* Exercise prompt: Identify, in the records below, every line where the string "bash" appears, and copy each such line.

* Supplied records:
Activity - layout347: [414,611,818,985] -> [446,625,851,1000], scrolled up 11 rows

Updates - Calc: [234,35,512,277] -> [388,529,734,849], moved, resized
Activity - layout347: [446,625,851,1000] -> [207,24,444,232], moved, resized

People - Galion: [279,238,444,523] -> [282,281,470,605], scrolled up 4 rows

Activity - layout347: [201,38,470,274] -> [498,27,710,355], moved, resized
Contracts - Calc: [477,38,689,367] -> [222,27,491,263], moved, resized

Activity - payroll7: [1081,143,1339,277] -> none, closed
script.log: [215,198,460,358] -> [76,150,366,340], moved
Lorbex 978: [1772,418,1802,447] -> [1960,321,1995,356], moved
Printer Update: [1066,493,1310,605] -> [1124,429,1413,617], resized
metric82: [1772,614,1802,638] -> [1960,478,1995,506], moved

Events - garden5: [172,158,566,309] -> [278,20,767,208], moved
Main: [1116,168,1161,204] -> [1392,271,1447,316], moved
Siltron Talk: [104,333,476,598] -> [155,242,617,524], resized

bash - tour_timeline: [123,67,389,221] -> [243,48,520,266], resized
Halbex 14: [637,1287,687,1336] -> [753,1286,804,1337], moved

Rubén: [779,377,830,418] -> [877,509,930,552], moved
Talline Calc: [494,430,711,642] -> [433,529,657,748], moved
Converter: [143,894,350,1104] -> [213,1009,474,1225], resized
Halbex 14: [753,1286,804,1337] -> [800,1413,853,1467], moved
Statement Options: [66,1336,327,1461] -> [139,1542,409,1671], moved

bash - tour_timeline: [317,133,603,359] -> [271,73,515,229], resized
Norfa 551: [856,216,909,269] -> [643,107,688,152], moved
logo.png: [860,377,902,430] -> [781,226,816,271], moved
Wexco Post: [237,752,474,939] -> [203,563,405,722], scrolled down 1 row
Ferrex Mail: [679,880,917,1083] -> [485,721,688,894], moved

* Task answer:
bash - tour_timeline: [123,67,389,221] -> [243,48,520,266], resized
bash - tour_timeline: [317,133,603,359] -> [271,73,515,229], resized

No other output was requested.